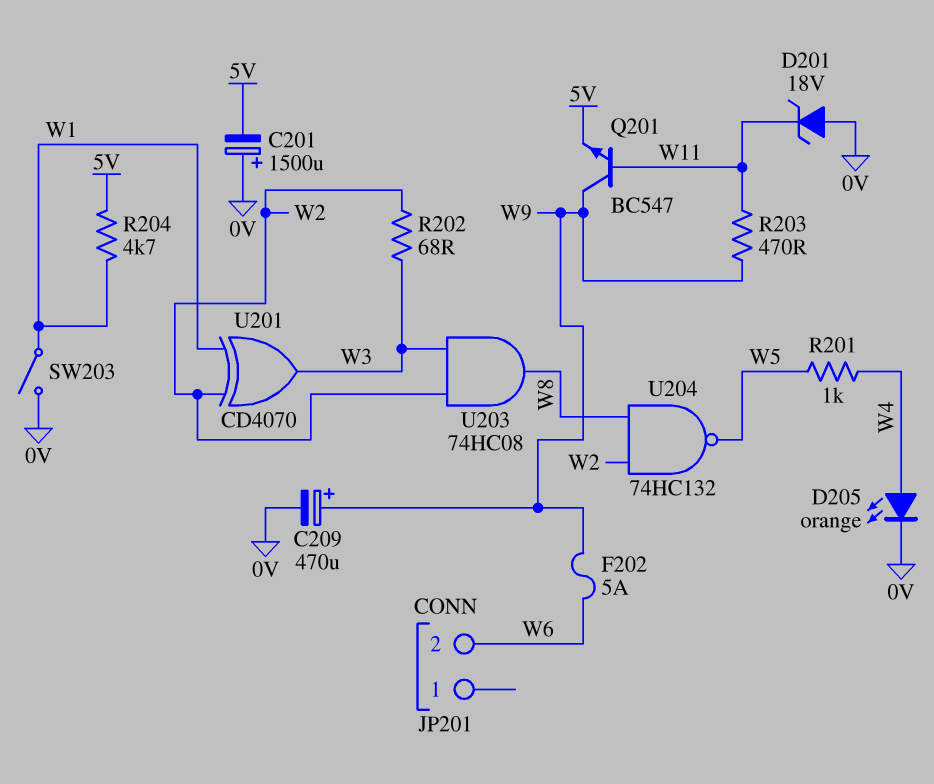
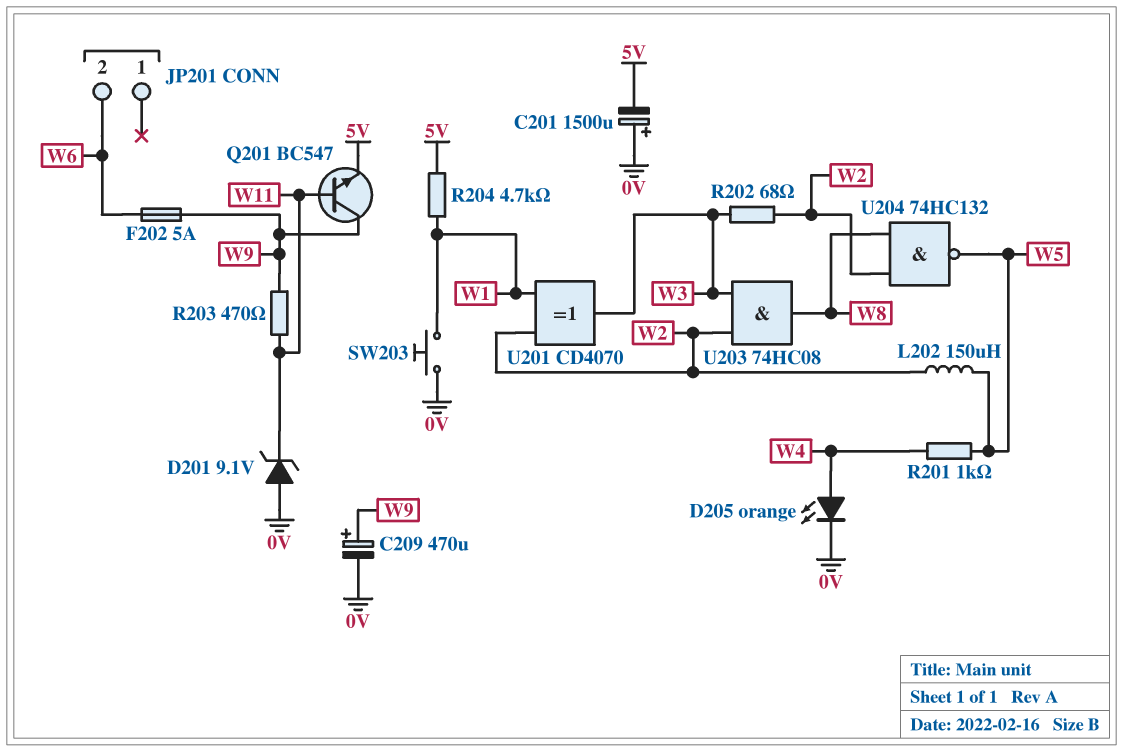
D201: zener 18V (A 0V, K W11) -> zener 9.1V (A 0V, K W11)
L202: none -> 150uH (W2, W5)
SW203: switch (0V, W1) -> button (0V, W1)

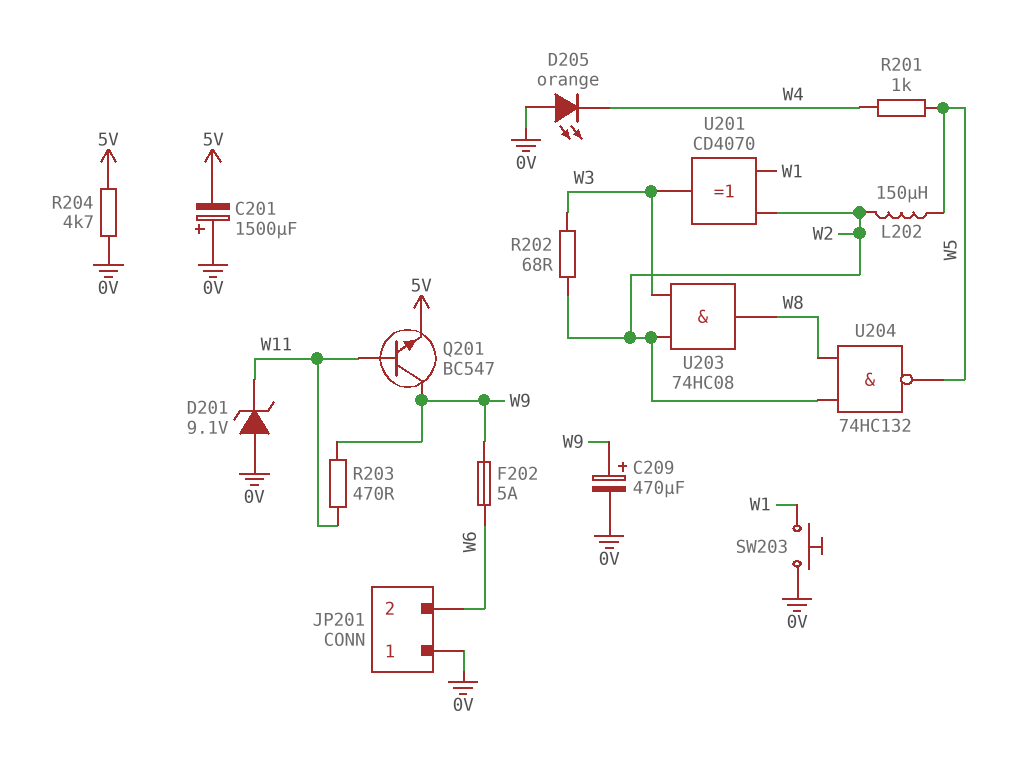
D205: LED orange (A W4, K 0V) -> LED orange (A 0V, K W4)
JP201 pin 1: none -> 0V
R204: 4.7k (5V, W1) -> 4.7k (0V, 5V)

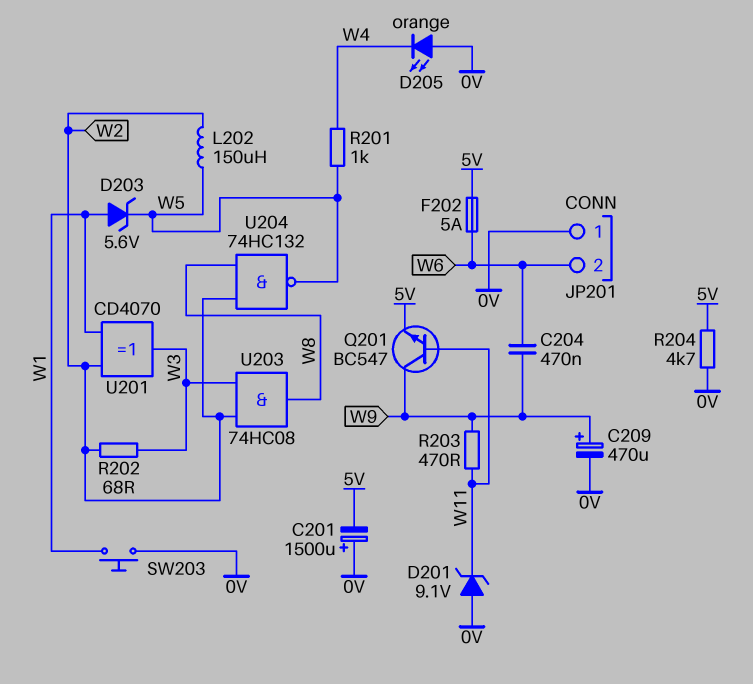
C204: none -> 470nF (W6, W9)
D203: none -> zener 5.6V (A W1, K W5)
F202: 5A (W6, W9) -> 5A (5V, W6)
·····
How many lines in the listing above contain "none"? Answer with the number alone.

### ANSWER AREA
4